*Exercise requirements*
Output the data below only from the line containing "red rectangle: (449, 31) -> (304, 22), moved" up to and including the line containing "green trapezoid: (104, 69) -> (78, 84), moved", exact and with the pictures left out.

*Information given*
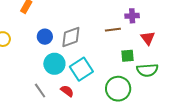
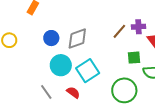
purple cross: (132, 16) -> (139, 27), moved
brown line: (113, 30) -> (119, 31), turned -42

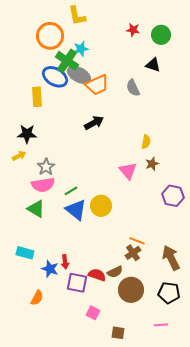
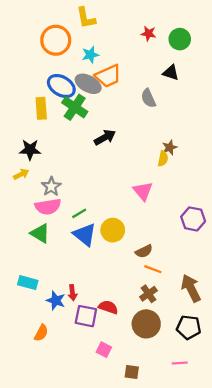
green cross: (67, 61) -> (75, 107), moved
orange trapezoid: (97, 85) -> (108, 76), moved
brown star: (152, 164) -> (170, 147), moved
brown cross: (133, 253) -> (148, 294), moved
brown semicircle: (115, 272) -> (144, 251), moved

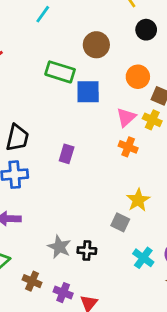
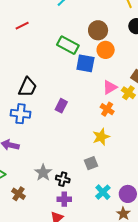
orange circle: (138, 77) -> (106, 50), moved
yellow star: (138, 200) -> (101, 137), moved
gray square: (120, 222) -> (91, 163), turned 32
purple cross: (63, 293) -> (64, 199), moved, turned -32

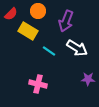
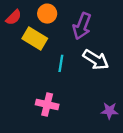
cyan line: (49, 51) -> (61, 63), turned 64
purple star: (88, 79) -> (109, 111), moved

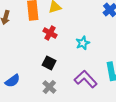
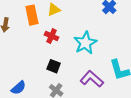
cyan star: (83, 43) -> (85, 43), size x1.6

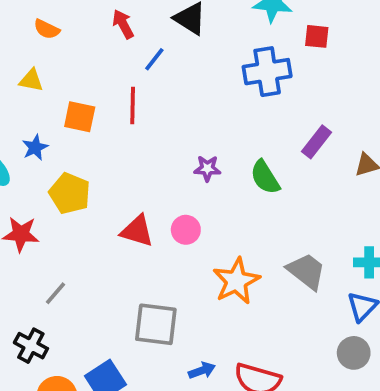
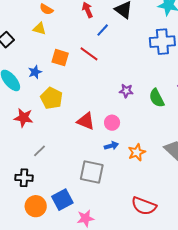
yellow triangle: (31, 80) -> (39, 29), moved
red line: (133, 106) -> (89, 54), turned -60
orange star: (236, 281) -> (137, 152), size x0.7
black cross: (31, 346) -> (24, 178), turned -30
blue arrow: (202, 371) -> (111, 146), moved

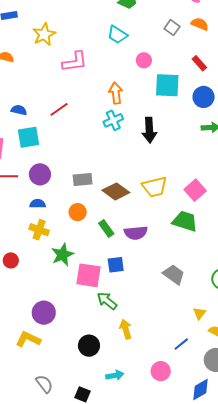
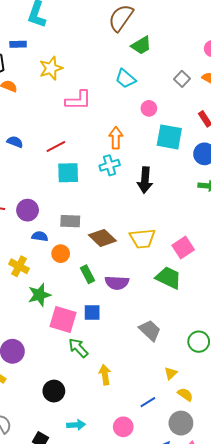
cyan square: (28, 137) -> (68, 173), moved
blue semicircle: (38, 204) -> (40, 236), moved
yellow arrow: (126, 329) -> (105, 375), moved

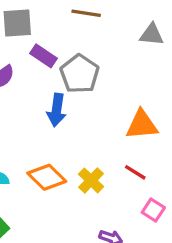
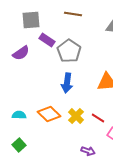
blue arrow: (57, 110) -> (67, 83), moved
red line: (135, 172) -> (98, 118), moved

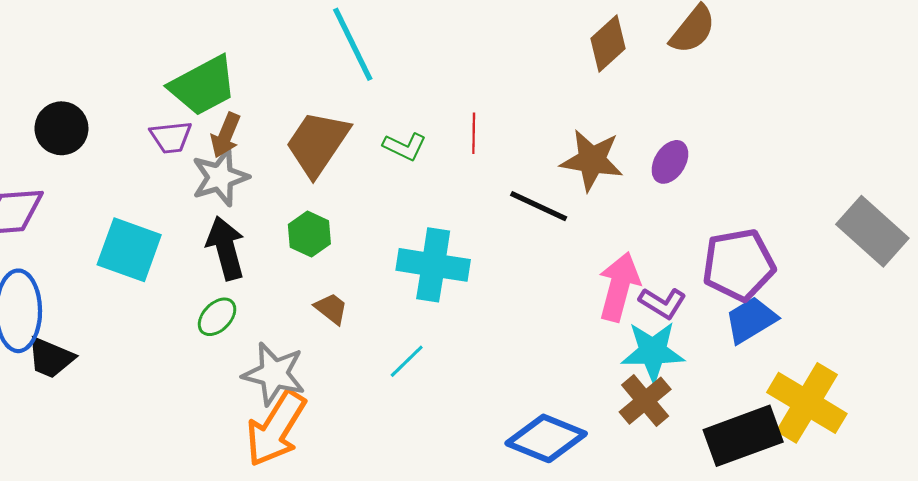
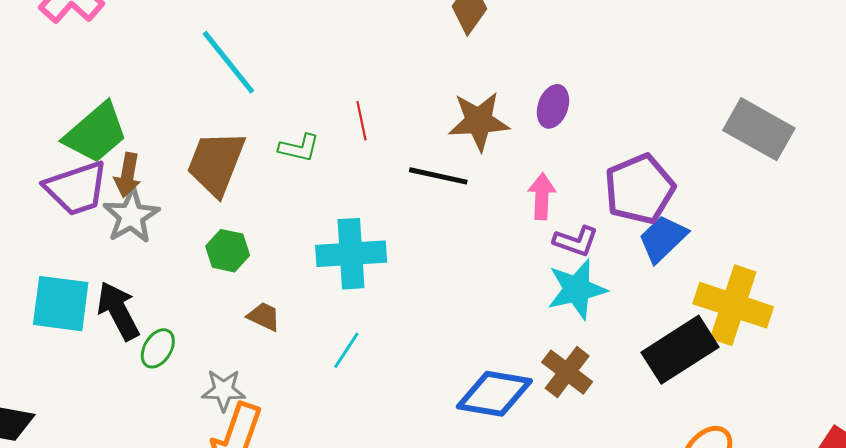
purple trapezoid: (171, 137) -> (76, 188), size x1.6
black arrow: (226, 248) -> (118, 311), moved
pink arrow: (619, 287) -> (542, 196), moved, size x0.7
gray star: (274, 374) -> (224, 390), size x0.7
brown cross: (645, 401) -> (567, 372), moved

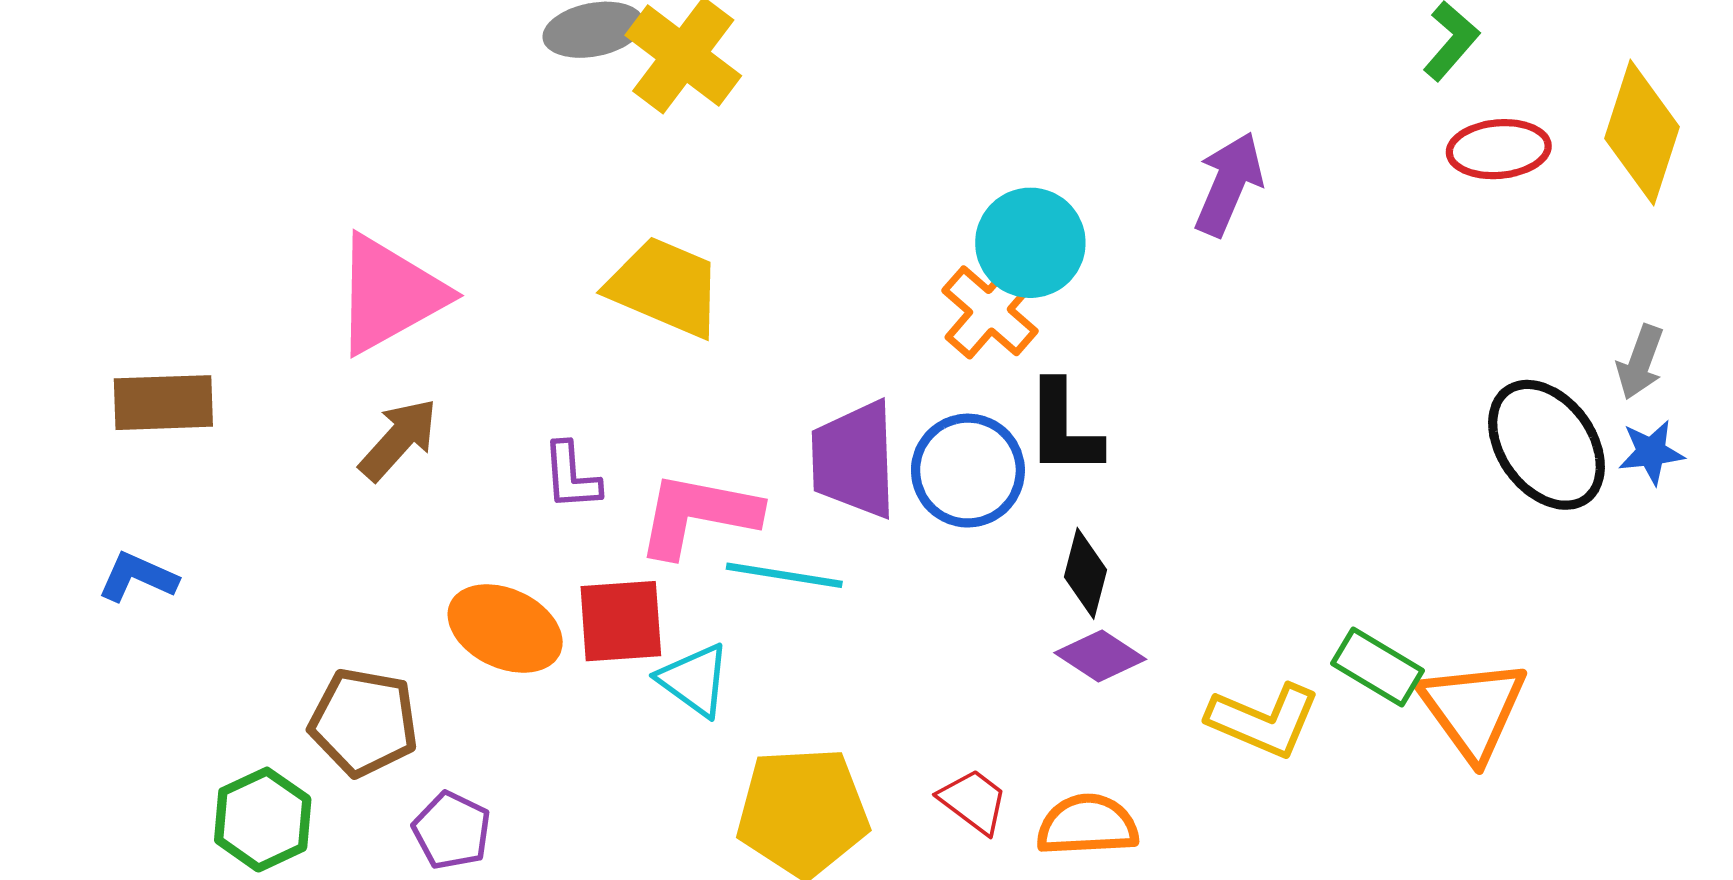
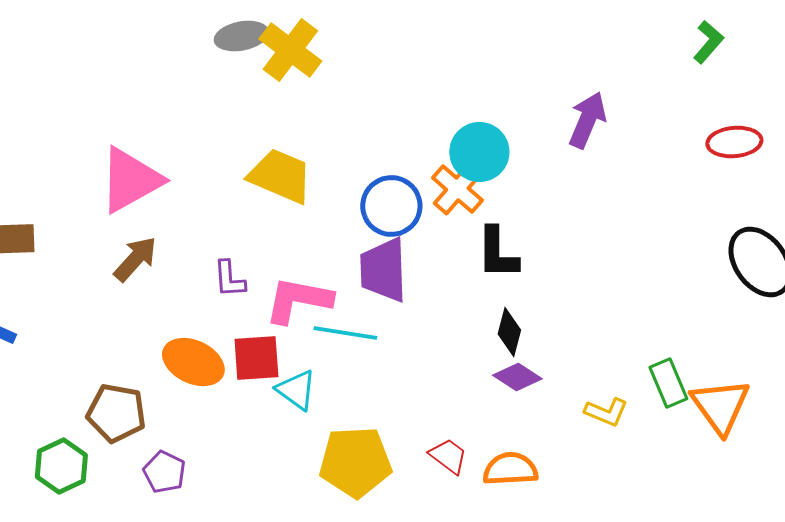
red ellipse: (1499, 149) -> (734, 142), moved
blue circle: (968, 471) -> (391, 206), moved
green rectangle: (1378, 667) -> (668, 383), turned 36
yellow L-shape: (1264, 720) -> (606, 412), size x0.7

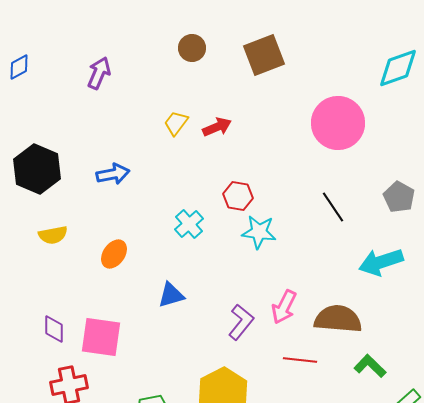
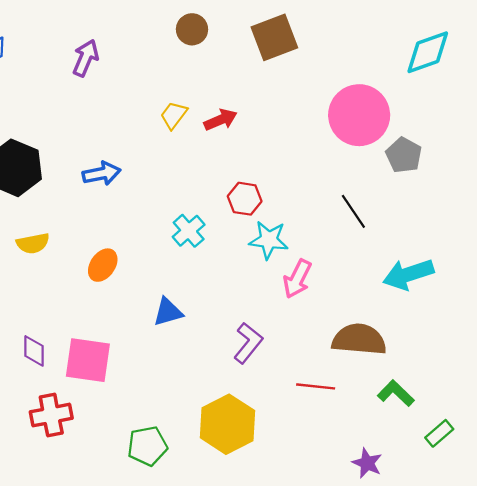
gray pentagon: (399, 197) -> (404, 155), moved
pink arrow: (284, 307) -> (297, 279), moved

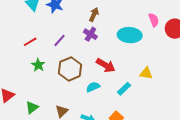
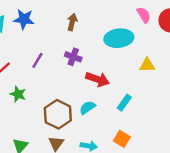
purple cross: (90, 34) -> (73, 57), moved
brown hexagon: (70, 69) -> (58, 114), moved
yellow triangle: (146, 73) -> (147, 65), moved

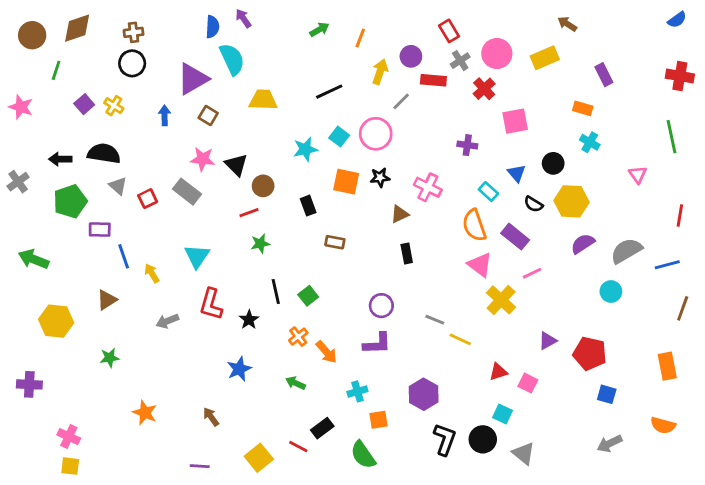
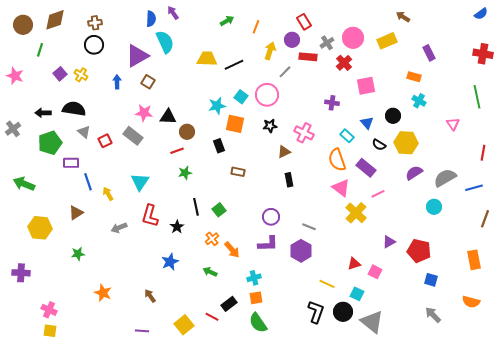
red rectangle: (449, 31) -> (304, 22), moved
yellow trapezoid: (263, 100) -> (207, 59), moved
black triangle: (236, 165) -> (168, 117), turned -42
orange square: (346, 182) -> (235, 124), moved
yellow line: (460, 339) -> (327, 284), moved
purple hexagon: (424, 394) -> (301, 251), moved
orange square: (379, 420) -> (256, 298), moved
gray arrow: (609, 444) -> (433, 315), turned 72
gray triangle: (524, 453) -> (372, 322), size x1.4

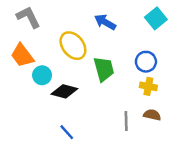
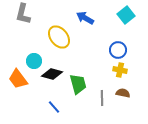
gray L-shape: (28, 17) -> (23, 14), turned -140
orange trapezoid: (22, 55) -> (18, 79), moved
green trapezoid: (104, 69) -> (78, 84), moved

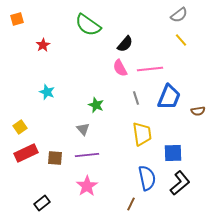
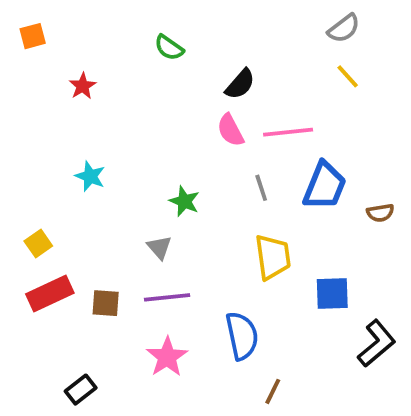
green semicircle: (88, 25) -> (169, 48), size x0.6
blue semicircle: (147, 178) -> (242, 336), moved
black L-shape: (180, 183) -> (376, 343), moved
brown line: (131, 204) -> (273, 391), moved

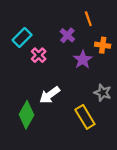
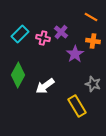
orange line: (88, 19) -> (91, 17), moved, turned -40
pink cross: (39, 55) -> (43, 38), moved, turned -32
green diamond: (26, 115) -> (18, 75), moved

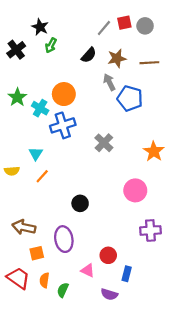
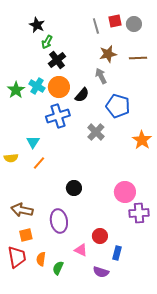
gray line: (104, 28) -> (96, 26), turned -56
black cross: (16, 50) -> (57, 60), moved
black semicircle: (89, 55) -> (82, 95), moved
blue pentagon: (130, 98) -> (118, 106), moved
cyan cross: (40, 108) -> (37, 86), moved
pink circle: (135, 190) -> (125, 192), moved
orange square: (37, 253) -> (26, 235), moved
red trapezoid: (18, 278) -> (17, 257), turned 45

*Finished task*
red rectangle: (449, 31) -> (304, 22), moved
yellow trapezoid: (263, 100) -> (207, 59), moved
black triangle: (236, 165) -> (168, 117), turned -42
orange square: (346, 182) -> (235, 124), moved
yellow line: (460, 339) -> (327, 284), moved
purple hexagon: (424, 394) -> (301, 251), moved
orange square: (379, 420) -> (256, 298), moved
gray arrow: (609, 444) -> (433, 315), turned 72
gray triangle: (524, 453) -> (372, 322), size x1.4

gray L-shape: (28, 17) -> (23, 14), turned -140
orange trapezoid: (22, 55) -> (18, 79), moved
green trapezoid: (104, 69) -> (78, 84), moved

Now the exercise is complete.